> [Work order]: From first line to last, print the records exactly, but leave out the pictures.

-=-=-

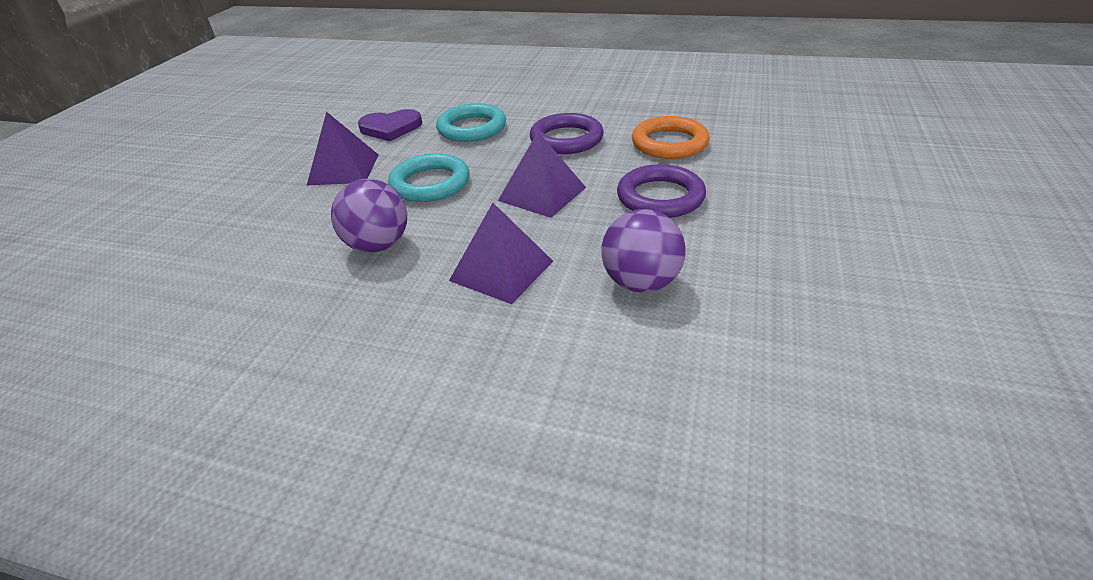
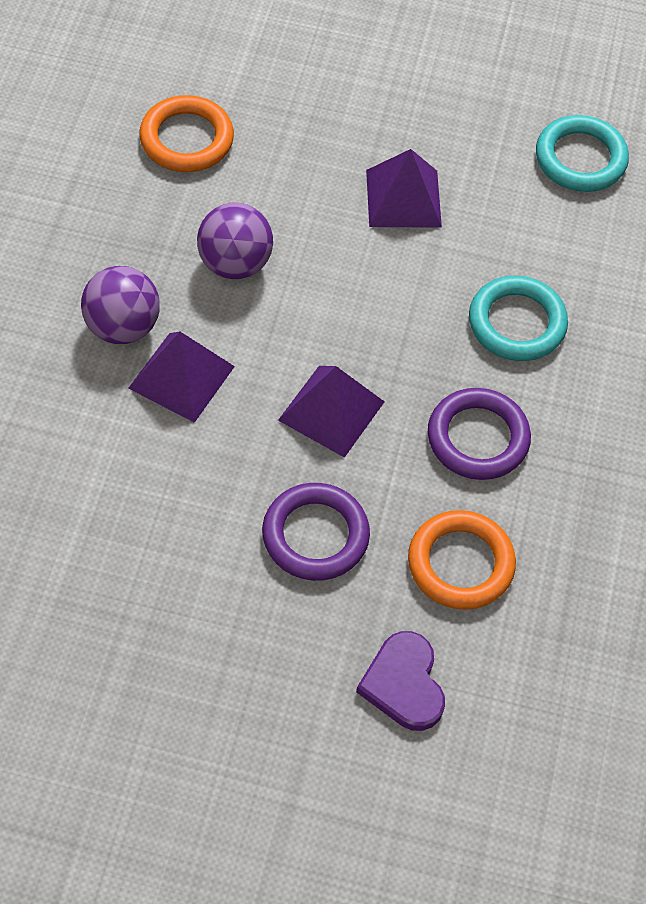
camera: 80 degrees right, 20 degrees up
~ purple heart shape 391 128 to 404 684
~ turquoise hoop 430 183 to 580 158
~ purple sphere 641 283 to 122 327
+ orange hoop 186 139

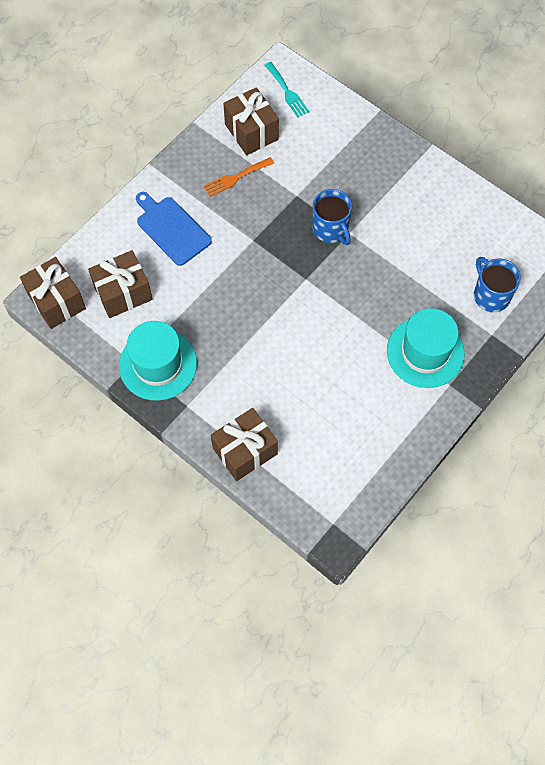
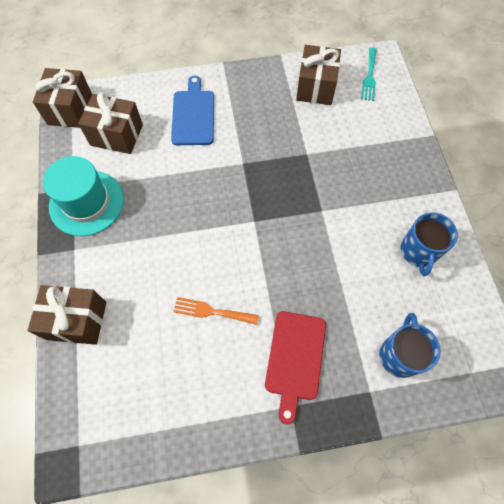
camera: 40 degrees right, 0 degrees up
~ orange table fork 236 178 to 211 311
~ cobalt tea mug 331 229 to 419 252
~ turquoise hat 425 352 to scarlet cutting board 295 358

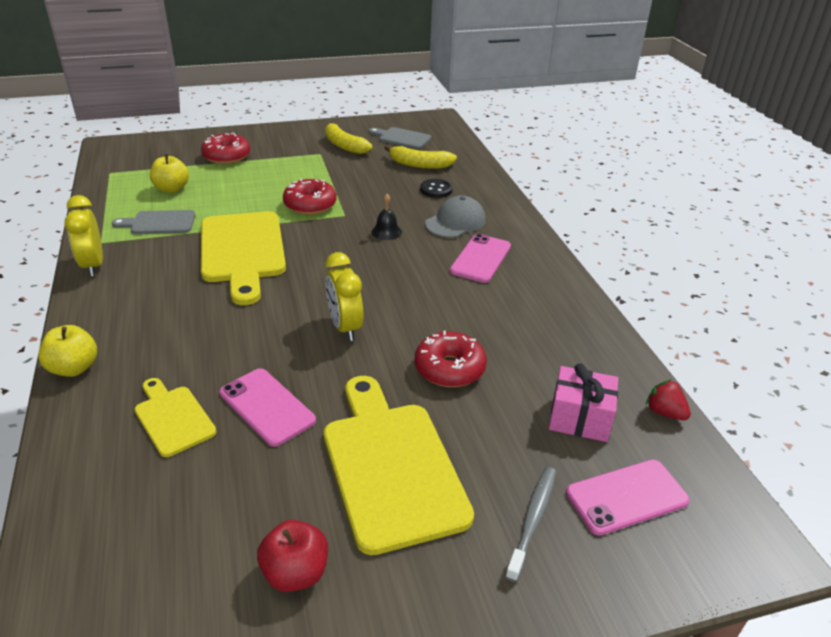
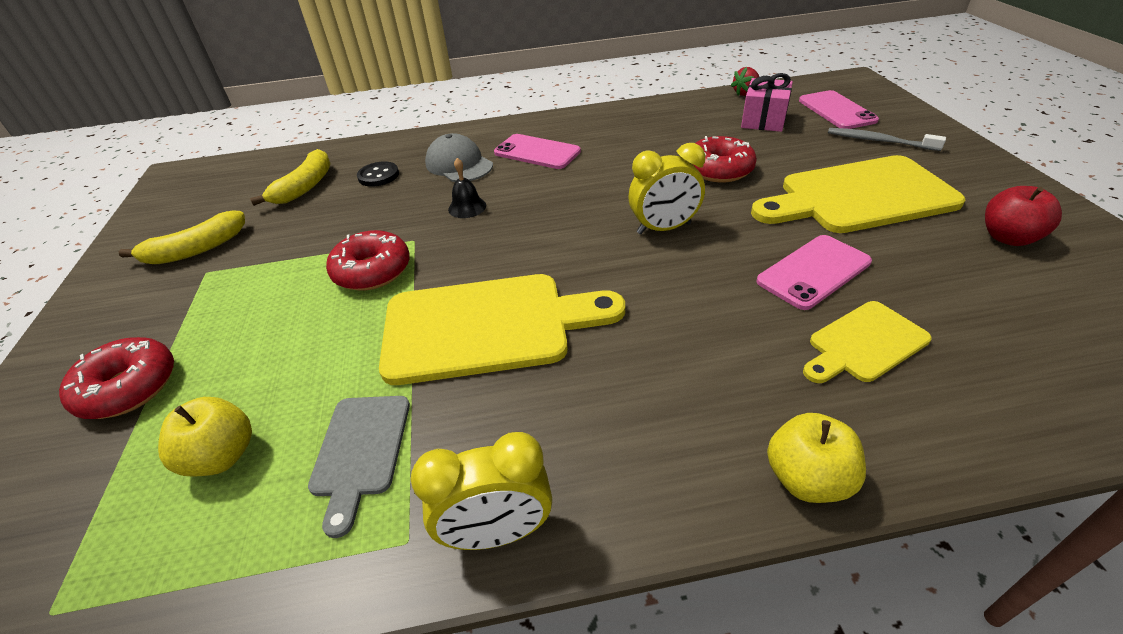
camera: 80 degrees left, 5 degrees up
- gray cutting board 402 138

-=-=-

> [Written response]:
camera: 80 degrees right, 20 degrees up
~ purple heart shape 391 128 to 404 684
~ turquoise hoop 430 183 to 580 158
~ purple sphere 641 283 to 122 327
+ orange hoop 186 139

camera: 40 degrees right, 0 degrees up
~ orange table fork 236 178 to 211 311
~ cobalt tea mug 331 229 to 419 252
~ turquoise hat 425 352 to scarlet cutting board 295 358

camera: 80 degrees left, 5 degrees up
- gray cutting board 402 138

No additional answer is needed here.